Exercise description
Return every line from the records below that has the word "brown".

Records for processing
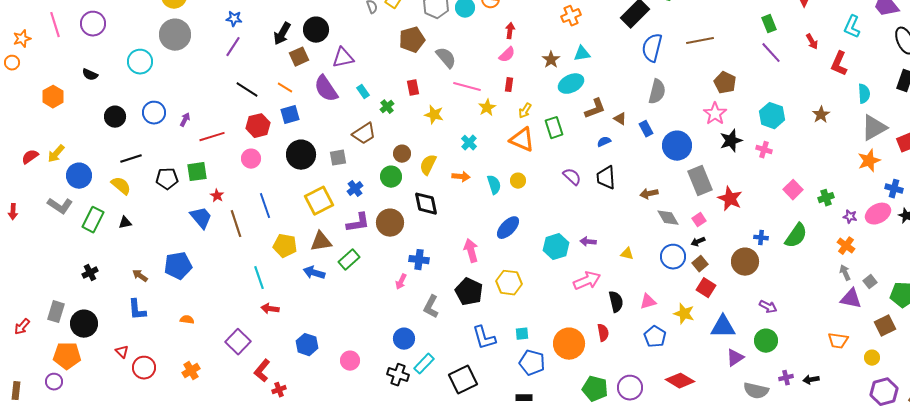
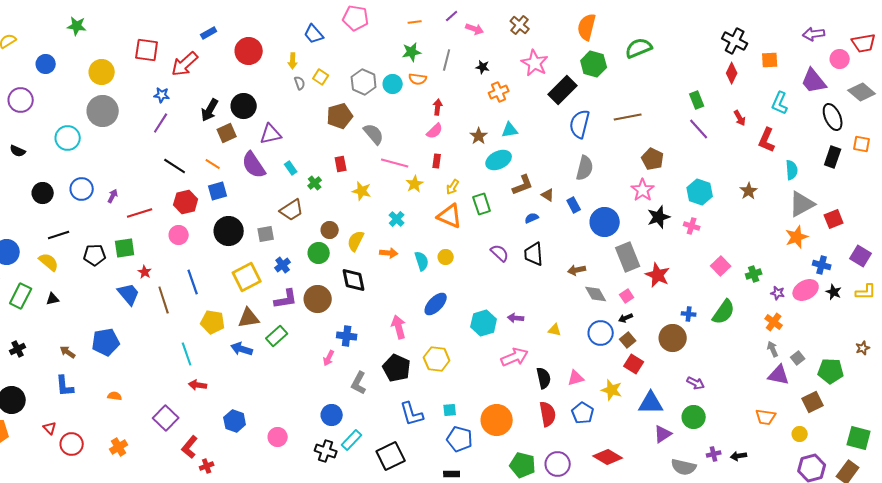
red semicircle: (603, 333) -> (548, 414), moved, size x1.4

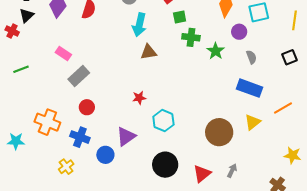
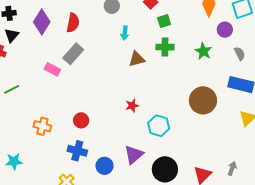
cyan arrow: (139, 25) -> (125, 33), size x0.6
green cross: (191, 37) -> (165, 47), moved
gray rectangle: (79, 76) -> (73, 54), moved
orange cross: (47, 122) -> (42, 126), moved, size x0.7
brown circle: (219, 132) -> (203, 100), moved
purple triangle: (126, 136) -> (134, 155), moved

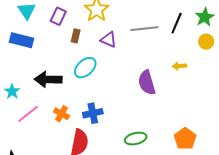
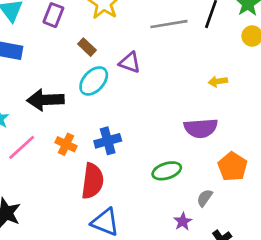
brown rectangle: (76, 36) -> (87, 47), moved, turned -56
purple triangle: (108, 40) -> (130, 62), moved
yellow arrow: (179, 66) -> (218, 81), moved
purple semicircle: (147, 83) -> (201, 128), moved, turned -75

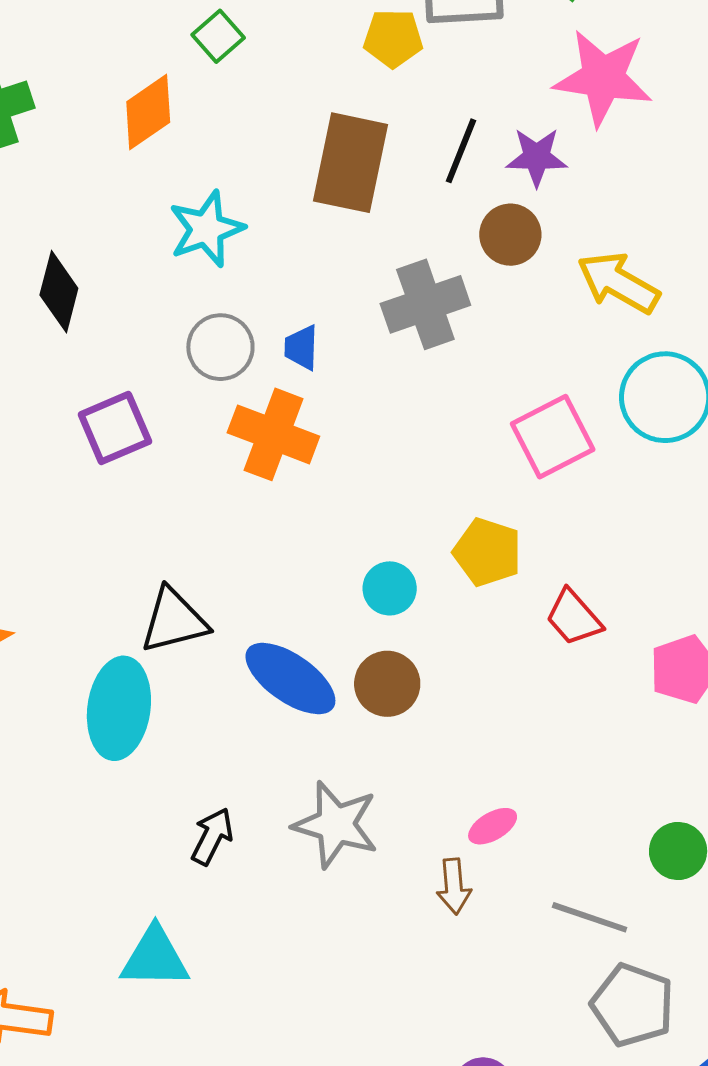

Task response
brown circle: (219, 132) -> (203, 100), moved
brown rectangle: (76, 36) -> (87, 47), moved, turned -56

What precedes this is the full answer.